## YOUR INSTRUCTIONS:
Among the records below, how many lines contain "grey"? State the number and nothing more.

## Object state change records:
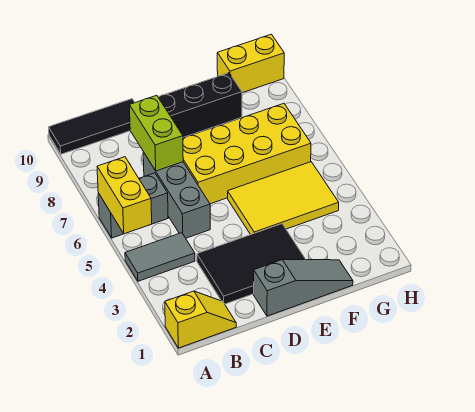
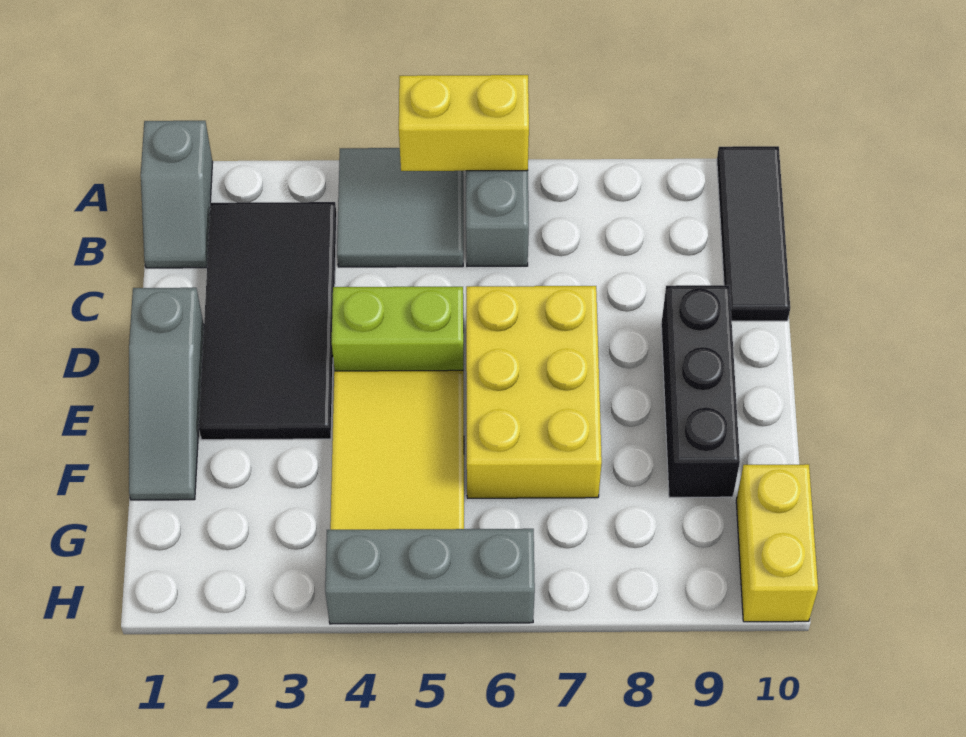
yellow slope A1:B1 level 1 top A -> grey slope A1:B1 level 1 top A
grey tile A4:B4 level 1 -> grey tile A4:B5 level 1
black tile C2:E3 level 1 -> black tile B2:E3 level 1
grey brick C5:C7 level 1 -> grey brick H4:H6 level 1
lime brick C7:C8 level 2 -> lime brick D4:D5 level 1
yellow brick D6:G7 level 1 -> yellow brick D6:F7 level 1

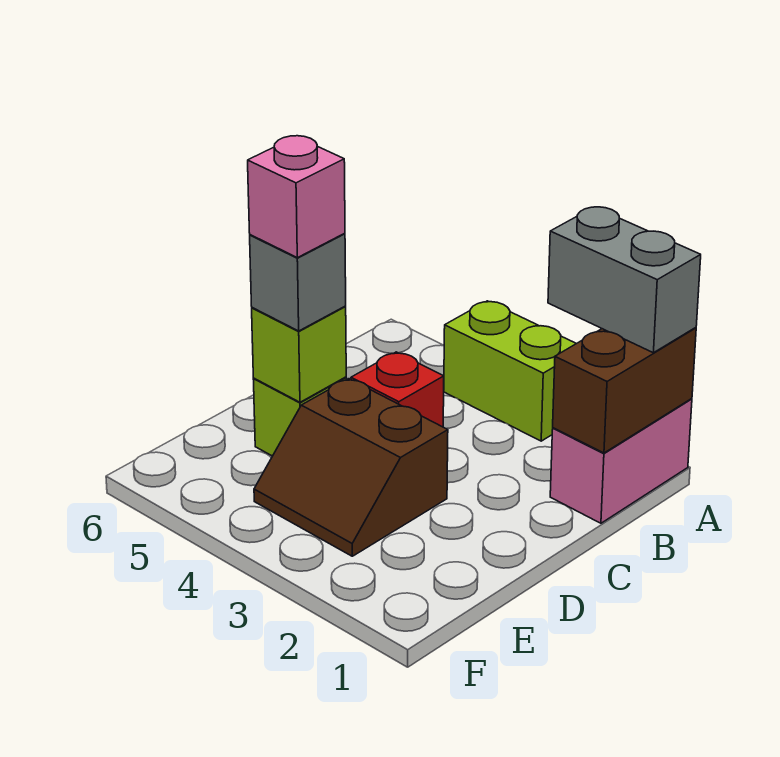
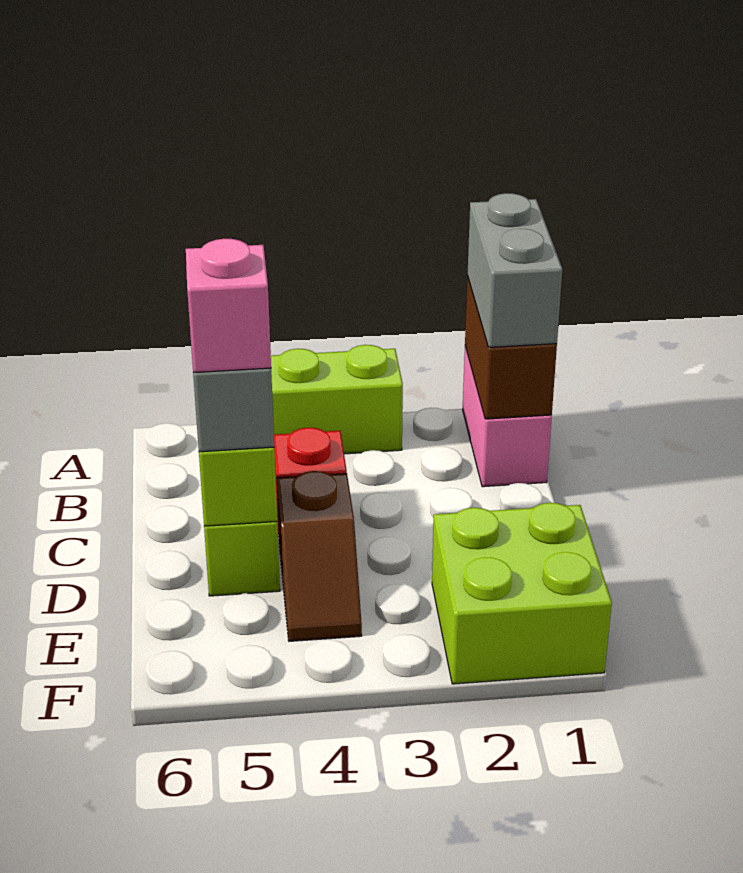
grey brick A1:A2 level 3 -> grey brick A1:B1 level 3
brown slope D3:E4 level 1 top D -> brown slope D4:E4 level 1 top D
none -> lime brick E1:F2 level 1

## TASK ANSWER:
4